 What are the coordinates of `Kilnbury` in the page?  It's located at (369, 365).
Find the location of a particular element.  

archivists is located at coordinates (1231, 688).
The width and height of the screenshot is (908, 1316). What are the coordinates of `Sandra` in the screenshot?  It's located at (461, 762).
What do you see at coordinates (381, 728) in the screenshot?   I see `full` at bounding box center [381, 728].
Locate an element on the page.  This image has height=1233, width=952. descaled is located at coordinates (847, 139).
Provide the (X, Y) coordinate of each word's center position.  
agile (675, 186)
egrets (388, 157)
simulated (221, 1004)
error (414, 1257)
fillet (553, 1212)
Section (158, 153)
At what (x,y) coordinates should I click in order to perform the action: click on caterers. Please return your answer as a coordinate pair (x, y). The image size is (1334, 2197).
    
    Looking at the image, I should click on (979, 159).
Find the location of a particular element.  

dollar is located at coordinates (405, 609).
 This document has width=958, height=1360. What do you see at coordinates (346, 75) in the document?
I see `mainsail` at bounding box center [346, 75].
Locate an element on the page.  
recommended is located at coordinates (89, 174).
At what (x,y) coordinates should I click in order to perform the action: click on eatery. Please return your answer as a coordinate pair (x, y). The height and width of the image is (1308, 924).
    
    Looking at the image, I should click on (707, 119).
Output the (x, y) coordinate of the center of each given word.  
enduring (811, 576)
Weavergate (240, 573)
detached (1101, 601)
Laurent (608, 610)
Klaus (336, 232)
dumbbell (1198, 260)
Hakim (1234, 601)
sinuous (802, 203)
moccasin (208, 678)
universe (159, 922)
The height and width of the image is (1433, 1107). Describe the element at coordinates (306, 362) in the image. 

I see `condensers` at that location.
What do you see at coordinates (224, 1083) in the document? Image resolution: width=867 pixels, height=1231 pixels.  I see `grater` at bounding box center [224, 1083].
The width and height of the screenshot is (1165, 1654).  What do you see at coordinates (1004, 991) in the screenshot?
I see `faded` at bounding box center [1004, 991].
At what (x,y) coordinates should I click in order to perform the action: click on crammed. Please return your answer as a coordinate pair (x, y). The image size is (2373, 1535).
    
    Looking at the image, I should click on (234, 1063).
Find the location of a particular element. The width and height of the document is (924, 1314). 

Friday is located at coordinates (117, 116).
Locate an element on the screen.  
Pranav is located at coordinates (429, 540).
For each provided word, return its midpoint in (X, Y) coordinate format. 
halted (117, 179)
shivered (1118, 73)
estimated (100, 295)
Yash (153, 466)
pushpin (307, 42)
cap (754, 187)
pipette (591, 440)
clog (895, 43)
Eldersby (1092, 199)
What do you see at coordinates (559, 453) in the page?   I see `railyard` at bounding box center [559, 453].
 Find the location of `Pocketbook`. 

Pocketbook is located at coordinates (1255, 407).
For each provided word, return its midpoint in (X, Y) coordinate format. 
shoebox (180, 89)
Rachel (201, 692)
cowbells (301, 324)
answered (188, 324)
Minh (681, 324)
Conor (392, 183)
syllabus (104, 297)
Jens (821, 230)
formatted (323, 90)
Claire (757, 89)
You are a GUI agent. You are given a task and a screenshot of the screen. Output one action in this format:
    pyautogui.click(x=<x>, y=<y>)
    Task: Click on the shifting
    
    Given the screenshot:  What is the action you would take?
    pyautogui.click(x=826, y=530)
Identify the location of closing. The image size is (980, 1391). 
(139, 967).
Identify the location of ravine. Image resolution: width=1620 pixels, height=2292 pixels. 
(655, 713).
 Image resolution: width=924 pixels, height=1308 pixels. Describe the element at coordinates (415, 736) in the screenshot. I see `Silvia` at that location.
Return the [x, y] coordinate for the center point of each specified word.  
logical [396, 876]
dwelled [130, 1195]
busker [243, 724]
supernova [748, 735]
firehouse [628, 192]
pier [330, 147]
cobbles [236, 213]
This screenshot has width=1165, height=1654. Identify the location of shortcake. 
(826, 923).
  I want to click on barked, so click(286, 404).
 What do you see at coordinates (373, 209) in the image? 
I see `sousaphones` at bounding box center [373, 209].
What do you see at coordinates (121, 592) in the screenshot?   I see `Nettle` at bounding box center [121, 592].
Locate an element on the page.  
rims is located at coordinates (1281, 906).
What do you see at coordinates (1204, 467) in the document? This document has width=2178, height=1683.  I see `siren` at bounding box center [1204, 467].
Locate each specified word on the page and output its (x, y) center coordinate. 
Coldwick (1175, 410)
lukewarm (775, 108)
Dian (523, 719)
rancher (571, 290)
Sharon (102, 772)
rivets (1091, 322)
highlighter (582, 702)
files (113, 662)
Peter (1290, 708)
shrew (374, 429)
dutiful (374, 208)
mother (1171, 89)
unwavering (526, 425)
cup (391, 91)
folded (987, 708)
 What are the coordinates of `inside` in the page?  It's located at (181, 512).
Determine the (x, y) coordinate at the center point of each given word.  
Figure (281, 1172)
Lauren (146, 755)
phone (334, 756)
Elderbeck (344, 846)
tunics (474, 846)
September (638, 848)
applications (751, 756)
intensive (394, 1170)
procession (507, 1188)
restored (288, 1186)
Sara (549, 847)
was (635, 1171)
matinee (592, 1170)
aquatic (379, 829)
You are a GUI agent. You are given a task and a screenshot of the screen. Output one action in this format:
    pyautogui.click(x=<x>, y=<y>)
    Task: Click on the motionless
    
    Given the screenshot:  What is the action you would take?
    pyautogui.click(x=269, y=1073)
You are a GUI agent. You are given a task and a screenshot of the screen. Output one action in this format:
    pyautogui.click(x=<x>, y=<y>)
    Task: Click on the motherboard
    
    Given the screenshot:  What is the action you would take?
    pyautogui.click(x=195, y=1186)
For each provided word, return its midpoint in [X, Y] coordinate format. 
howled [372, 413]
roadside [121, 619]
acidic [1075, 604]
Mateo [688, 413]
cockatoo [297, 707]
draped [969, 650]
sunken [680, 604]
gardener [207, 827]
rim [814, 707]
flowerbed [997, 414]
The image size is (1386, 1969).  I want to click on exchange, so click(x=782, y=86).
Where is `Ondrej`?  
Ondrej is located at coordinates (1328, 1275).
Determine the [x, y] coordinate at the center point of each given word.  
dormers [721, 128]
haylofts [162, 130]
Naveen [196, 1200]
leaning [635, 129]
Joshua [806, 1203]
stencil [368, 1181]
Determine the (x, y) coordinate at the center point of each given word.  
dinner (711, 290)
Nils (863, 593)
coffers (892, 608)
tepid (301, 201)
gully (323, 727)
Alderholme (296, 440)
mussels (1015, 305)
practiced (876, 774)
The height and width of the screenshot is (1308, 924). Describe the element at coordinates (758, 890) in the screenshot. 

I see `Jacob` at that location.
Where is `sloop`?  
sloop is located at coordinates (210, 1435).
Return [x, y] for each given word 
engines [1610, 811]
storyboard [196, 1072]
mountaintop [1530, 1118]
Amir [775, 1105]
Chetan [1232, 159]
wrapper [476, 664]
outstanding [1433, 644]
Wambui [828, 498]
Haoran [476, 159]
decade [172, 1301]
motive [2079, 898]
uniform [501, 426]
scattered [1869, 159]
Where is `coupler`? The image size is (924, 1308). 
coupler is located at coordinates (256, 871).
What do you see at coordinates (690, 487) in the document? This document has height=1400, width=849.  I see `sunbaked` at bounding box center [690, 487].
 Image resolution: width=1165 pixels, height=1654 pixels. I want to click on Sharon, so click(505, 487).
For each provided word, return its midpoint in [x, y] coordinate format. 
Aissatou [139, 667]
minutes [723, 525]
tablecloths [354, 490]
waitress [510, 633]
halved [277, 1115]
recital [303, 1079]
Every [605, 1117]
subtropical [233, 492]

EXERCISE AIM. Copy out, in full, each line of the records above that contains the string "bounding".

SOLUTION TO THIS TASK.
What do you see at coordinates (381, 728) in the screenshot?   I see `full` at bounding box center [381, 728].
I see `mainsail` at bounding box center [346, 75].
What do you see at coordinates (224, 1083) in the document? Image resolution: width=867 pixels, height=1231 pixels.  I see `grater` at bounding box center [224, 1083].
I see `faded` at bounding box center [1004, 991].
What do you see at coordinates (559, 453) in the page?   I see `railyard` at bounding box center [559, 453].
I see `sousaphones` at bounding box center [373, 209].
What do you see at coordinates (121, 592) in the screenshot?   I see `Nettle` at bounding box center [121, 592].
What do you see at coordinates (1204, 467) in the document? This document has width=2178, height=1683.  I see `siren` at bounding box center [1204, 467].
What do you see at coordinates (690, 487) in the document? This document has height=1400, width=849.  I see `sunbaked` at bounding box center [690, 487].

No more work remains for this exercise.